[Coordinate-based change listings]
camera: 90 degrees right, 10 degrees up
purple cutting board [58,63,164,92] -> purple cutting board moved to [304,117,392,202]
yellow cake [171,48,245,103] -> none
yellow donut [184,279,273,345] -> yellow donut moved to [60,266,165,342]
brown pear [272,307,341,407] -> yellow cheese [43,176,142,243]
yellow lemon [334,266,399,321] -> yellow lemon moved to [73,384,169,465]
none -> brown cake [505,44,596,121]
==
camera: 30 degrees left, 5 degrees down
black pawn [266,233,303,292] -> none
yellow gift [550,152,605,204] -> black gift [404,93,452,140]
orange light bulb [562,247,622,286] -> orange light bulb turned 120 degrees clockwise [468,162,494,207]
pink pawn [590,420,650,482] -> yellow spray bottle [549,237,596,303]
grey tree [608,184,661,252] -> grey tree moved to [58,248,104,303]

- _Description of the task_:
In the records above, find each line that mentions the string "cake", then copy it.

- _Problem solution_:
yellow cake [171,48,245,103] -> none
none -> brown cake [505,44,596,121]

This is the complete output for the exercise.